__Instructions for the task__. Among the lines below, a stretch begins at the one with "What was the PinkSprayBottle" and ends at the one with "Where the PinkBattery". Repeat that stretch exactly, ends included.

Start of Block

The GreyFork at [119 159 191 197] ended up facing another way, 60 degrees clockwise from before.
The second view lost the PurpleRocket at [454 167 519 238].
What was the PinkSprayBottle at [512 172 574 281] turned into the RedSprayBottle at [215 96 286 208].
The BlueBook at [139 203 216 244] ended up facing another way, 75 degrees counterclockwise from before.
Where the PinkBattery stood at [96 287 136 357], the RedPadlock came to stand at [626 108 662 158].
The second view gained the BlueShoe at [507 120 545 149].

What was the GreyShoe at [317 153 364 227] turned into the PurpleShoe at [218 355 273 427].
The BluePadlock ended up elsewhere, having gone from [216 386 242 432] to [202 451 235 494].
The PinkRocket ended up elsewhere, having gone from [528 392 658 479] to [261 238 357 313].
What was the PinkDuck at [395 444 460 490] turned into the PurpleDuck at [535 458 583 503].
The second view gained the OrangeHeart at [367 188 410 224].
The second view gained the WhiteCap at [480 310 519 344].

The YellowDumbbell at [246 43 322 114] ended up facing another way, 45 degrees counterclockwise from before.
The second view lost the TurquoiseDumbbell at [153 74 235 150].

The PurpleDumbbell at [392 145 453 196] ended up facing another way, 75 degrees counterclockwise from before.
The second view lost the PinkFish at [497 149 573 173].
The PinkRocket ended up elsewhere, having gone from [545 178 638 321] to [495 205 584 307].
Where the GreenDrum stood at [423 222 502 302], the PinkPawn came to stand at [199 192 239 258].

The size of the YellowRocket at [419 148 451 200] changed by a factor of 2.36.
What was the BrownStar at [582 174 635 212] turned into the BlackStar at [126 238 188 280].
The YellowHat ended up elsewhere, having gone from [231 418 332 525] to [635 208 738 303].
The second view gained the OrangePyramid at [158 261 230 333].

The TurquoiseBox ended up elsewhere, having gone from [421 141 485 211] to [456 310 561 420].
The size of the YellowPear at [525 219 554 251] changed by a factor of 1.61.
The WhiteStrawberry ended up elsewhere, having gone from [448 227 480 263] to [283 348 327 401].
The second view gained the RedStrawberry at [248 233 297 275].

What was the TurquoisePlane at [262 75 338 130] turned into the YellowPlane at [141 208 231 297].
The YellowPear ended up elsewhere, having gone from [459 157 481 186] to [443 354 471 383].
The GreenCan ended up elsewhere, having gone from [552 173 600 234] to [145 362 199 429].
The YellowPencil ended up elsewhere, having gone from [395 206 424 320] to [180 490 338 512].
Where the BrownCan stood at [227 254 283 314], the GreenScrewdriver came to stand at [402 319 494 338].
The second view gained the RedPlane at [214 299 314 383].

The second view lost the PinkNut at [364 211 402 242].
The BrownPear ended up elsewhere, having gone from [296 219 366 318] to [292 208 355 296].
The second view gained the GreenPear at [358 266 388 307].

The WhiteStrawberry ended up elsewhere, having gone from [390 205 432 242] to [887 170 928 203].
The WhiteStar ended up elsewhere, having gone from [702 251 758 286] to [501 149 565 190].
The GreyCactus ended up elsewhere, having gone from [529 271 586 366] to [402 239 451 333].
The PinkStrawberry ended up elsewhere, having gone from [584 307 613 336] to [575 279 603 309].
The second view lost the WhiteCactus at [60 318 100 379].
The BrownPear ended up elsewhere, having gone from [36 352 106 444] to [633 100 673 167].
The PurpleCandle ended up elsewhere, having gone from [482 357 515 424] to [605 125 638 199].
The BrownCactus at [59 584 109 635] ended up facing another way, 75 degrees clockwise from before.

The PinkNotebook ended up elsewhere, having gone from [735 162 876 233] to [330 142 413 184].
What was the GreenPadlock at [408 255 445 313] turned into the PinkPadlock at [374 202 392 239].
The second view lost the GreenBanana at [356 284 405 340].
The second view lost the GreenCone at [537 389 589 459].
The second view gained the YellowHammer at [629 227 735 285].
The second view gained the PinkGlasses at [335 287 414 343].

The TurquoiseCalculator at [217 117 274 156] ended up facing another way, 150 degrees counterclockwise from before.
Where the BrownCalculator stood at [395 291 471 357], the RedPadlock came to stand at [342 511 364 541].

End of Block

__Reply to the task__.
What was the PinkSprayBottle at [512 172 574 281] turned into the RedSprayBottle at [215 96 286 208].
The BlueBook at [139 203 216 244] ended up facing another way, 75 degrees counterclockwise from before.
Where the PinkBattery stood at [96 287 136 357], the RedPadlock came to stand at [626 108 662 158].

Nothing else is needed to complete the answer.